### Exercise aim
For the lines from the one with "colour: orange_soda_can [679" to the end of the listing below, both ends included, give an exact copy and nothing more. Do not copy pictures.

---- Excerpted records

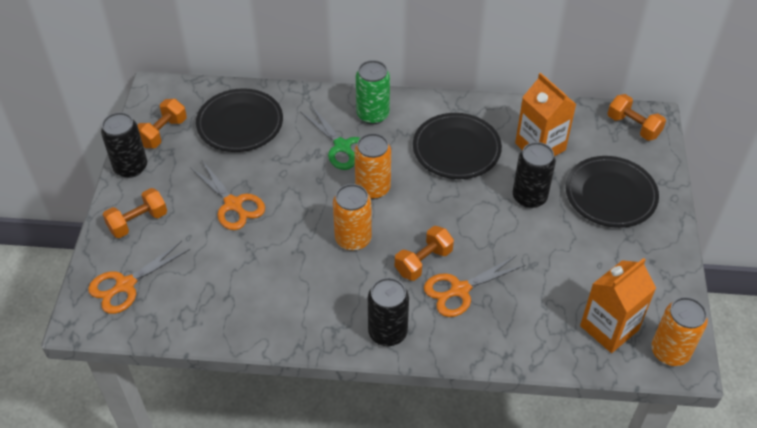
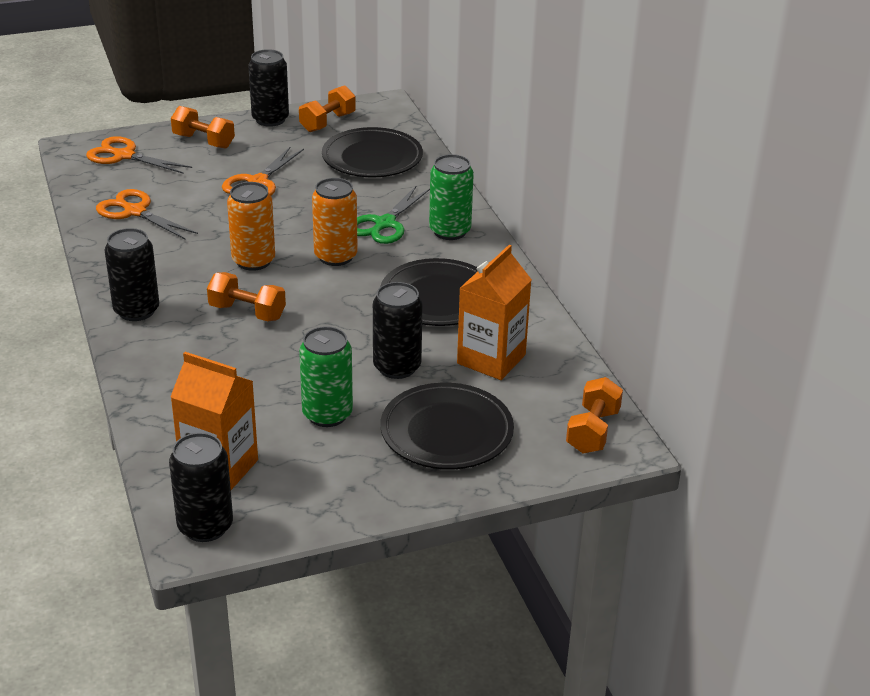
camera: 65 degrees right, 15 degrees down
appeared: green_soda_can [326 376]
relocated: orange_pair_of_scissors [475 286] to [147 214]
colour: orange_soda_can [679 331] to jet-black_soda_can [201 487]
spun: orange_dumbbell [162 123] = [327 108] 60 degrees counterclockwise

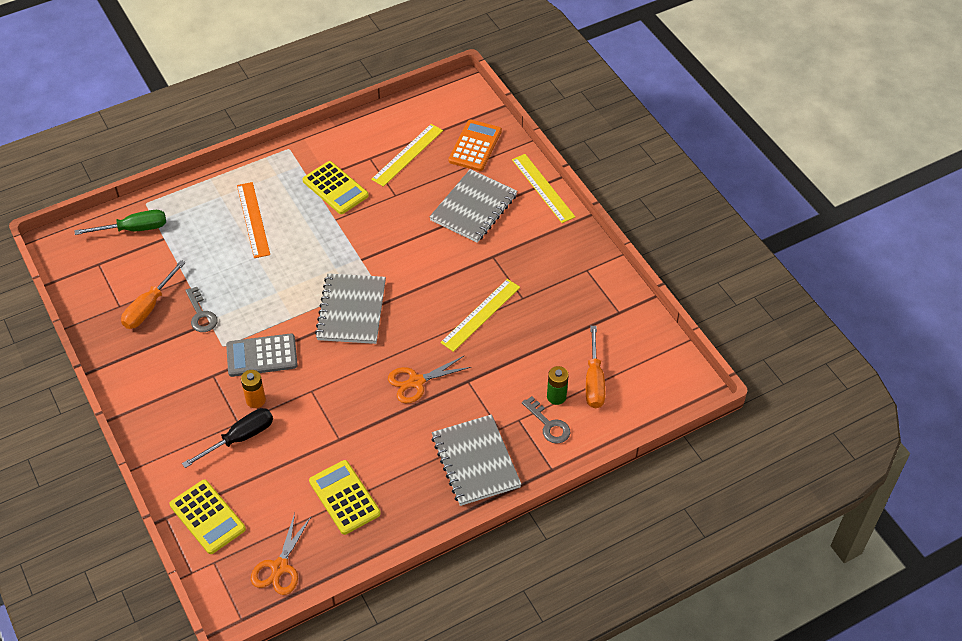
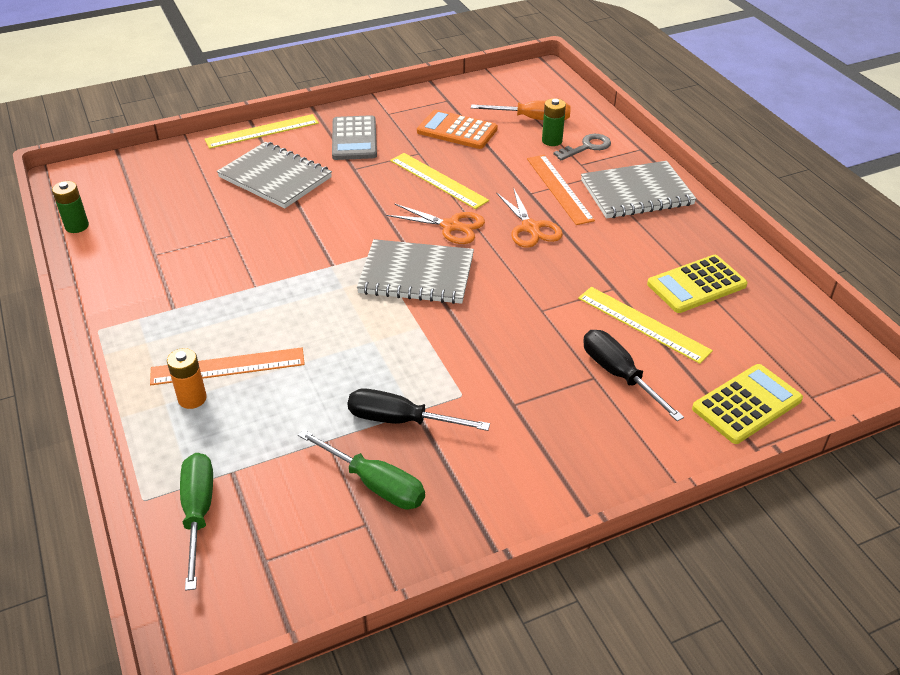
camera: 85 degrees left, 10 degrees down
missing: golden_adding_machine [336 187]
appeared: green_AA_battery [70 207]; orange_measuring_stick [561 190]
relocated: ash-grey_adding_machine [262 355] to [354 137]; orange_AA_battery [253 389] to [187 378]; orange_pair_of_scissors [281 554] to [435 223]; golden_measuring_stick [407 155] to [645 325]; orange_adding_machine [475 145] to [457 129]
exchanged: ash-grey_key [201 309] to jet-black_flat_screwdriver [419 409]
colour: orange_flat_screwdriver [153 294] to green_flat_screwdriver [361 469]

--------

### Solution to the problem
colour: orange_soda_can [679 331] to jet-black_soda_can [201 487]
spun: orange_dumbbell [162 123] = [327 108] 60 degrees counterclockwise

camera: 85 degrees left, 10 degrees down
missing: golden_adding_machine [336 187]
appeared: green_AA_battery [70 207]; orange_measuring_stick [561 190]
relocated: ash-grey_adding_machine [262 355] to [354 137]; orange_AA_battery [253 389] to [187 378]; orange_pair_of_scissors [281 554] to [435 223]; golden_measuring_stick [407 155] to [645 325]; orange_adding_machine [475 145] to [457 129]
exchanged: ash-grey_key [201 309] to jet-black_flat_screwdriver [419 409]
colour: orange_flat_screwdriver [153 294] to green_flat_screwdriver [361 469]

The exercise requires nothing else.